**WHAT YOU NEED TO DO:** Count the lines in the data that contain the string "with", treating uppercase and lowercase letters as different. Give only the number.

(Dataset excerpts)
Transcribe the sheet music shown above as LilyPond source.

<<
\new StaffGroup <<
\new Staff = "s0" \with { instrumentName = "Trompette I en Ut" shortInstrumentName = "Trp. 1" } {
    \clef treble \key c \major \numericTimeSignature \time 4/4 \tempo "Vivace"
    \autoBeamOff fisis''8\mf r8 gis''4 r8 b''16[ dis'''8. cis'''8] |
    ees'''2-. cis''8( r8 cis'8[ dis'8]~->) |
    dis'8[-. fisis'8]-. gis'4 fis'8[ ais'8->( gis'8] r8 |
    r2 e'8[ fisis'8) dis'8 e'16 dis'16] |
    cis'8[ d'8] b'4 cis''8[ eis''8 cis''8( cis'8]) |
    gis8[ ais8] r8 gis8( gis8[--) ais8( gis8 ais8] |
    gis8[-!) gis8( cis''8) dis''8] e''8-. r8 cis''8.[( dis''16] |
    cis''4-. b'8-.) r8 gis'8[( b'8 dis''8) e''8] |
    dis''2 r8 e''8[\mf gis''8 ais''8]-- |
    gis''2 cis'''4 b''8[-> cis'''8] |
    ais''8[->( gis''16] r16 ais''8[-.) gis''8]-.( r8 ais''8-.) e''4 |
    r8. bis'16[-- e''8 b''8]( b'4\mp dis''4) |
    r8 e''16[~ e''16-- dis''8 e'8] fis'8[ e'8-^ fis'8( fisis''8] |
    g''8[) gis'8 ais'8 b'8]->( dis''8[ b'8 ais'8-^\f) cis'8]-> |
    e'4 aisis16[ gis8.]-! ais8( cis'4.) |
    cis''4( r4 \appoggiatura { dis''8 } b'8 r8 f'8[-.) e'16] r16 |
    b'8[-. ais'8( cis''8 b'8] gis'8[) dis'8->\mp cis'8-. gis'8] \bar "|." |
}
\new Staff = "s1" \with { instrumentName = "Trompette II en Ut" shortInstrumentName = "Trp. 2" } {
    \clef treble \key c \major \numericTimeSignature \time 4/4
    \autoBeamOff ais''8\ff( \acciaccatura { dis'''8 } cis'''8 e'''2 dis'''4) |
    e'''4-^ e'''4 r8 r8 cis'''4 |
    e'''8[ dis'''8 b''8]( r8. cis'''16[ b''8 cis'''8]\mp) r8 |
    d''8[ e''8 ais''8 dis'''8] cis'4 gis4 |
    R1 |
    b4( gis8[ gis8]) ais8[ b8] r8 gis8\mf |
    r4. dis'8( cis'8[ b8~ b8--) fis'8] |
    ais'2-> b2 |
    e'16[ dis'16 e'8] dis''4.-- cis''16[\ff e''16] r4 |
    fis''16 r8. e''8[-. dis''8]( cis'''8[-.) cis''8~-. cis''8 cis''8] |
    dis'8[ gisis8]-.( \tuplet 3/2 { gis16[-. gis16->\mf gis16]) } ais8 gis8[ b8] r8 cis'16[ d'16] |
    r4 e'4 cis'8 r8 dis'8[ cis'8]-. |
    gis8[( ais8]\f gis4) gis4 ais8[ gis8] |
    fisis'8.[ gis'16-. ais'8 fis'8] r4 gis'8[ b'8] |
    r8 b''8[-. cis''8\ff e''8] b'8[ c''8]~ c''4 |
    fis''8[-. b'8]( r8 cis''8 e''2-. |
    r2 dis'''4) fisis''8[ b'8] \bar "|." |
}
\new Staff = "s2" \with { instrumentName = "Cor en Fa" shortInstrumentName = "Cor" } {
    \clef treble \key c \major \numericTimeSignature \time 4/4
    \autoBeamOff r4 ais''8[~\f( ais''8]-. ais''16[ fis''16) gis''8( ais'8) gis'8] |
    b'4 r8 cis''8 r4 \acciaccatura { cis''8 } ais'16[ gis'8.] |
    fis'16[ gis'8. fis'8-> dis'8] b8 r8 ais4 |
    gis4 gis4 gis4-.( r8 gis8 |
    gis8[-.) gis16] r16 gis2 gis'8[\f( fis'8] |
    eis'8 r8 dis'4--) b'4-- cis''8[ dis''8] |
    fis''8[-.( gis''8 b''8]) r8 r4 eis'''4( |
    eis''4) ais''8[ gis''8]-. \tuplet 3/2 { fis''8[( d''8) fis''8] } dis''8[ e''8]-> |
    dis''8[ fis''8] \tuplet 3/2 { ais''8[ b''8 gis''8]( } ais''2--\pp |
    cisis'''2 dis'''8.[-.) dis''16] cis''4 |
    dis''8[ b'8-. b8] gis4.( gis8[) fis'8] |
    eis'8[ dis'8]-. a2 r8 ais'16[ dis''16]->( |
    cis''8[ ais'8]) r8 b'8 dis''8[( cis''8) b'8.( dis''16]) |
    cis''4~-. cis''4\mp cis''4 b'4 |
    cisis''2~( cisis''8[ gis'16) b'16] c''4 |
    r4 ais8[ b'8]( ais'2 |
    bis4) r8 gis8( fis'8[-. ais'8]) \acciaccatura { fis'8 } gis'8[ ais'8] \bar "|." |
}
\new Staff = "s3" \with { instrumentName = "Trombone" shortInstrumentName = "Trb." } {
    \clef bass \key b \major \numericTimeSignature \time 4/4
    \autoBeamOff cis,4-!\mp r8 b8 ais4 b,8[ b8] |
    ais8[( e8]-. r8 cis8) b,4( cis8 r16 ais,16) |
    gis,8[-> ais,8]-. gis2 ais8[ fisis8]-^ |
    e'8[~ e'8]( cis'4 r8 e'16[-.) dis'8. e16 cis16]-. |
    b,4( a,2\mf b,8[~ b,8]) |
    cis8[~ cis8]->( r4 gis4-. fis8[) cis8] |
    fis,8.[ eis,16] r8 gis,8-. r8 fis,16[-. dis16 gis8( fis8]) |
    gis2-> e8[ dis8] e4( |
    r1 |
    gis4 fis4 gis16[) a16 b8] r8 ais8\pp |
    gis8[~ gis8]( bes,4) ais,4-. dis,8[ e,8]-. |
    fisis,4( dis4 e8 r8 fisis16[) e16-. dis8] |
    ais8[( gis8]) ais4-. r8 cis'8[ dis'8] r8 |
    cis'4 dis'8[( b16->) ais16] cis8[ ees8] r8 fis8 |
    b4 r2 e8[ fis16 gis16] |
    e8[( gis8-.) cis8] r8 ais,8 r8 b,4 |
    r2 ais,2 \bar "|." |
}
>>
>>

**PROBLEM SOLUTION:** 4